BEGIN Data under study

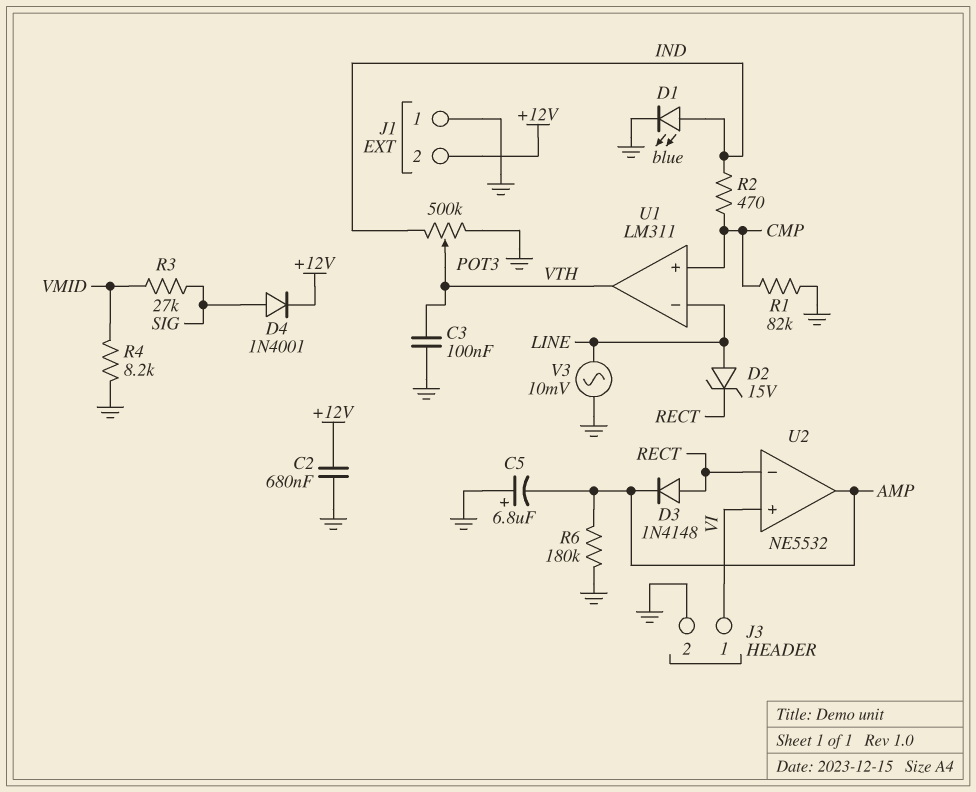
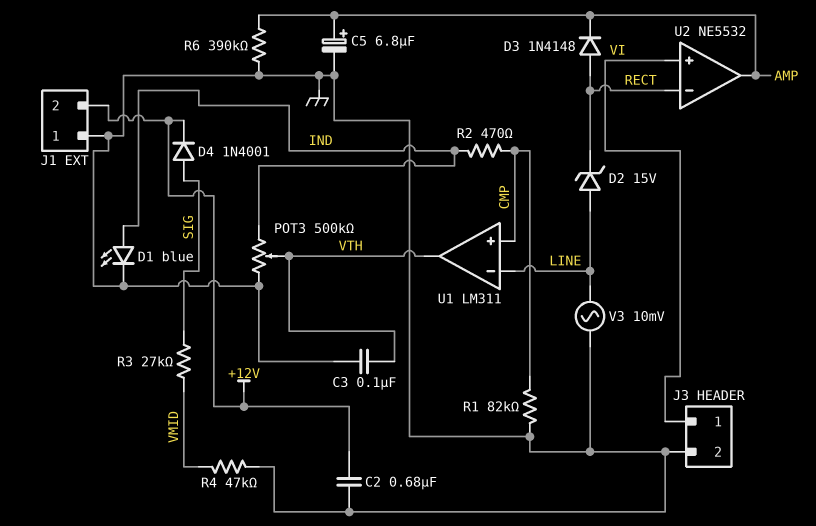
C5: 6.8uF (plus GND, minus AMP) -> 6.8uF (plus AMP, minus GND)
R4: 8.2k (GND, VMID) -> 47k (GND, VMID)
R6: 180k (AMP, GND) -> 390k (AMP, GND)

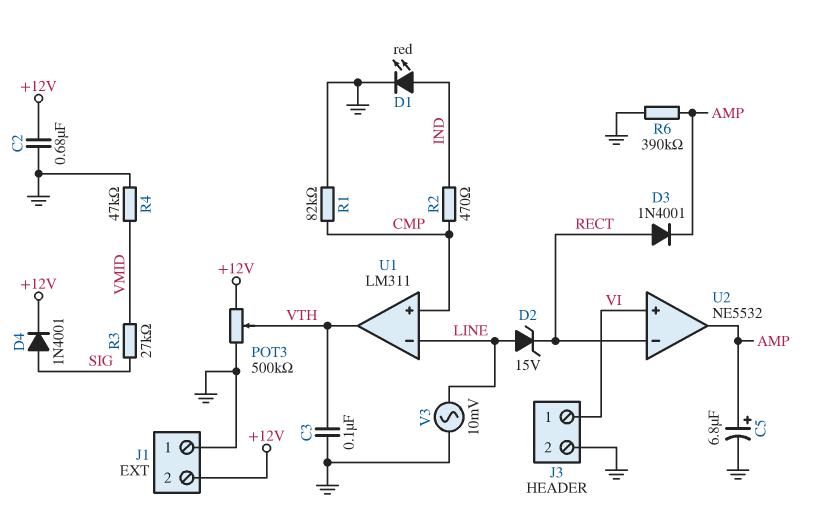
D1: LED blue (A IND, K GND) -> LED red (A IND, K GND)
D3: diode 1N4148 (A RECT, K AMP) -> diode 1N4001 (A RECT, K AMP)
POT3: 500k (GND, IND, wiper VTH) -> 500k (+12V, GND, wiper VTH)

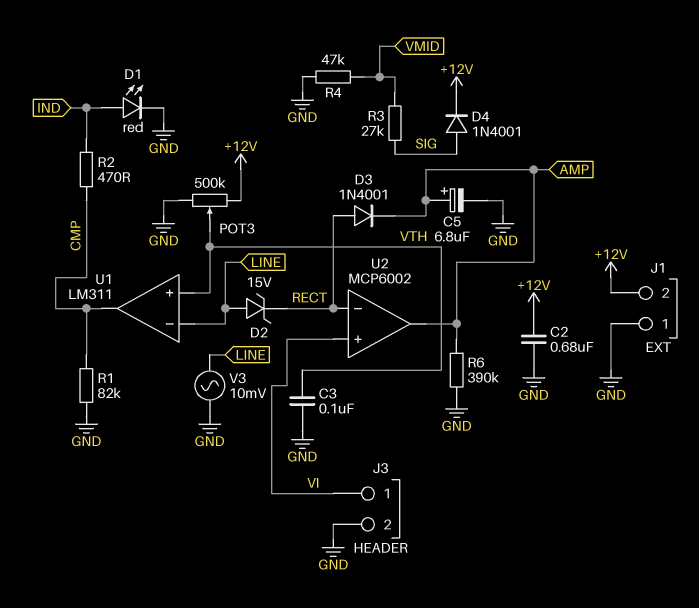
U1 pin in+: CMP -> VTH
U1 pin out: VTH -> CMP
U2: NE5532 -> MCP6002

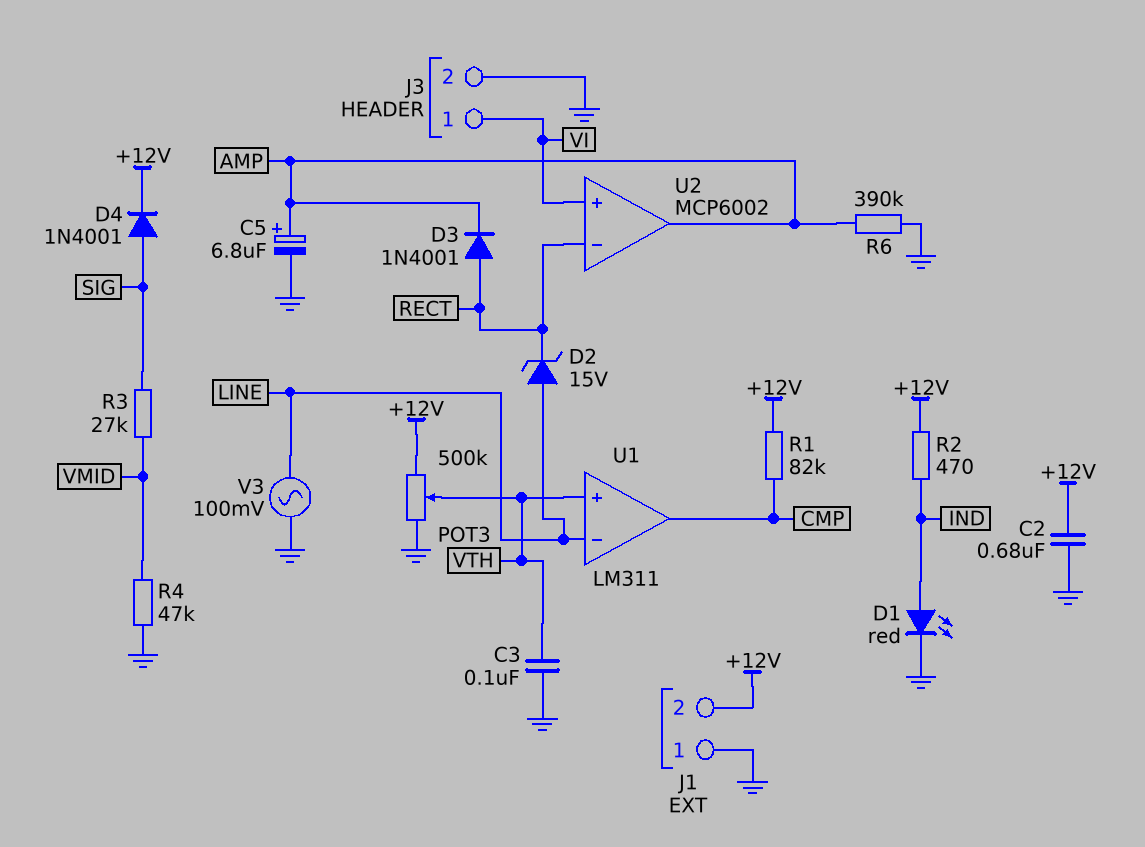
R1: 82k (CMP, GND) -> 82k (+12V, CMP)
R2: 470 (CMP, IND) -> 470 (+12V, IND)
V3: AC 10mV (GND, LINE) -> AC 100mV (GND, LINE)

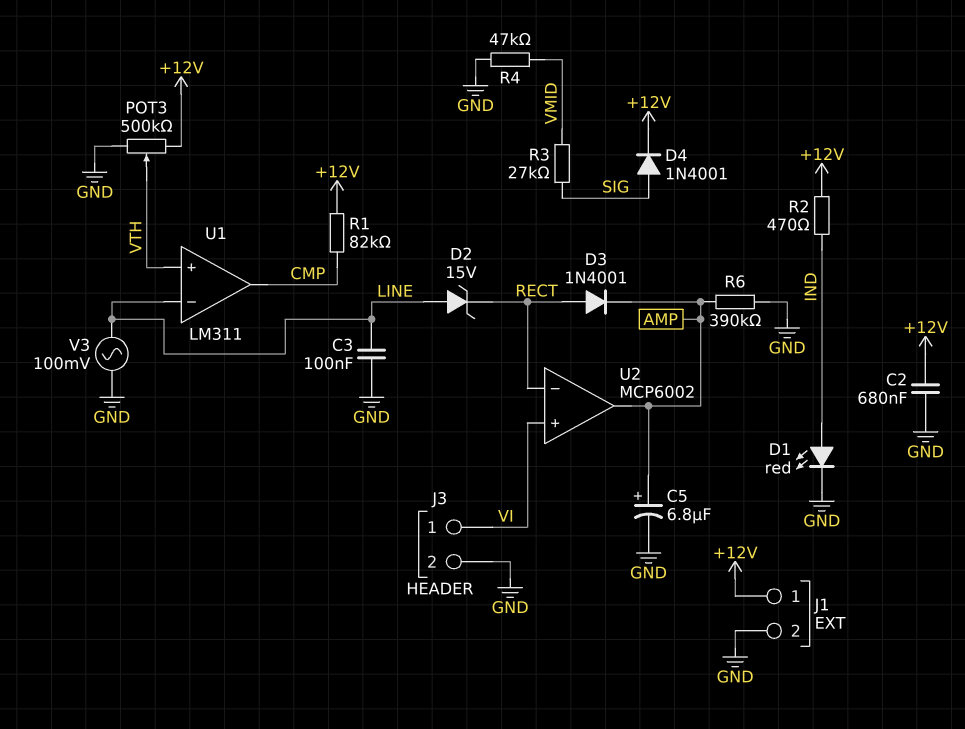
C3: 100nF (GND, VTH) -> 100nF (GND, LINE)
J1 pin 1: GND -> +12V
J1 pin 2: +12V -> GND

END Data under study
BEGIN Data under study

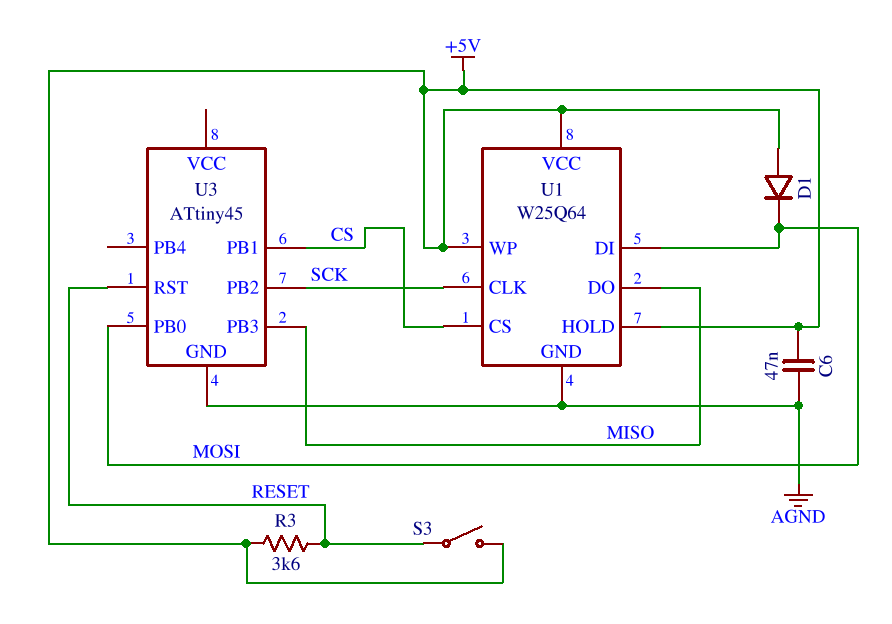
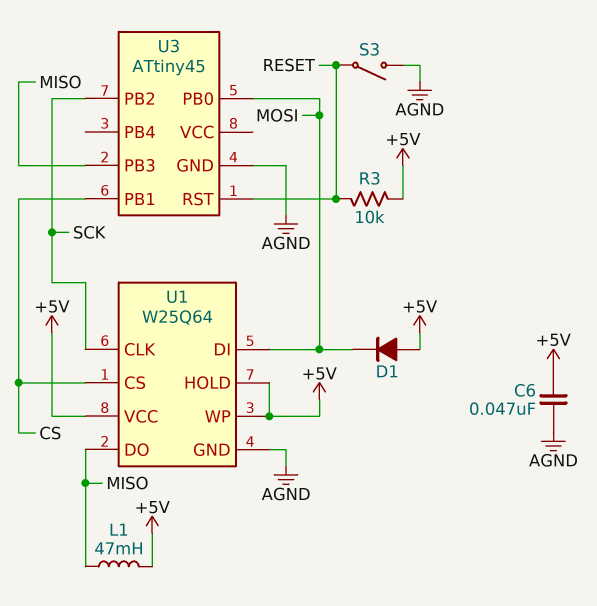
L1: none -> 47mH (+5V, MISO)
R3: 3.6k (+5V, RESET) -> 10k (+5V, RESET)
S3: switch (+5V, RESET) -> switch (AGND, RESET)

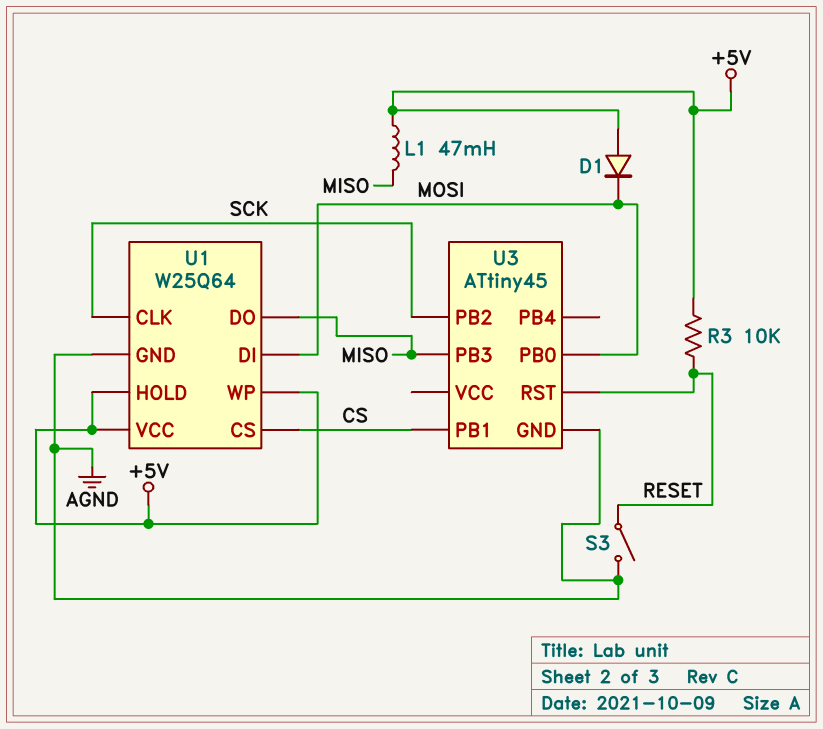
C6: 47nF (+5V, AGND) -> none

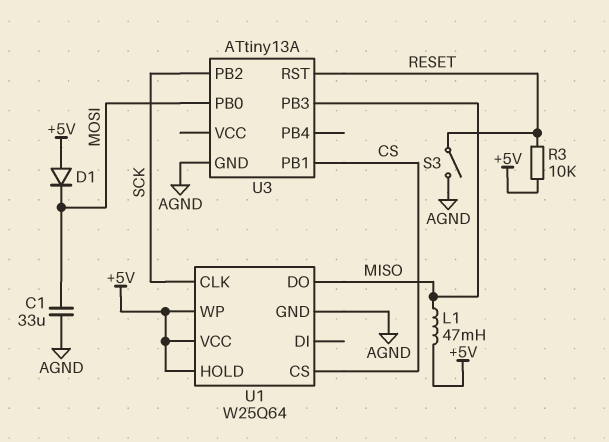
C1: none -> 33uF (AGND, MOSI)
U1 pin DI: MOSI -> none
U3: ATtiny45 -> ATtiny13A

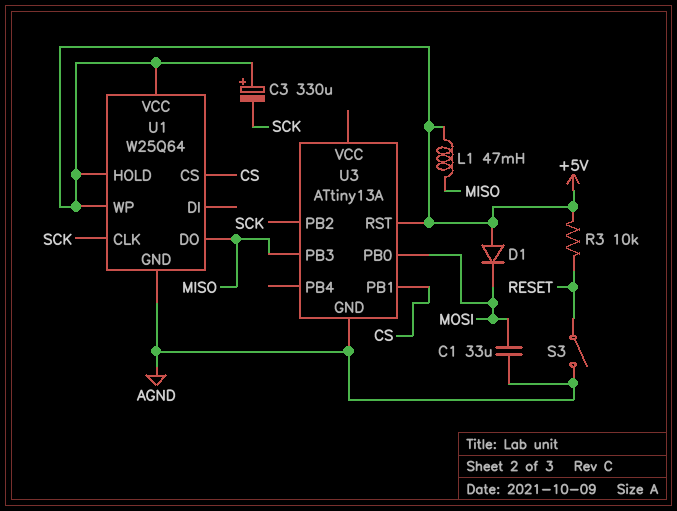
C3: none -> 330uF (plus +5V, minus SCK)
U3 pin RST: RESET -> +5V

END Data under study

Reproduce, exactly and only, the lines of the records above starting at the line with "U1 pin out: VTH -> CMP" and ending at the line with "J1 pin 2: +12V -> GND", both included. Leave every picture out.

Task response:
U1 pin out: VTH -> CMP
U2: NE5532 -> MCP6002

R1: 82k (CMP, GND) -> 82k (+12V, CMP)
R2: 470 (CMP, IND) -> 470 (+12V, IND)
V3: AC 10mV (GND, LINE) -> AC 100mV (GND, LINE)

C3: 100nF (GND, VTH) -> 100nF (GND, LINE)
J1 pin 1: GND -> +12V
J1 pin 2: +12V -> GND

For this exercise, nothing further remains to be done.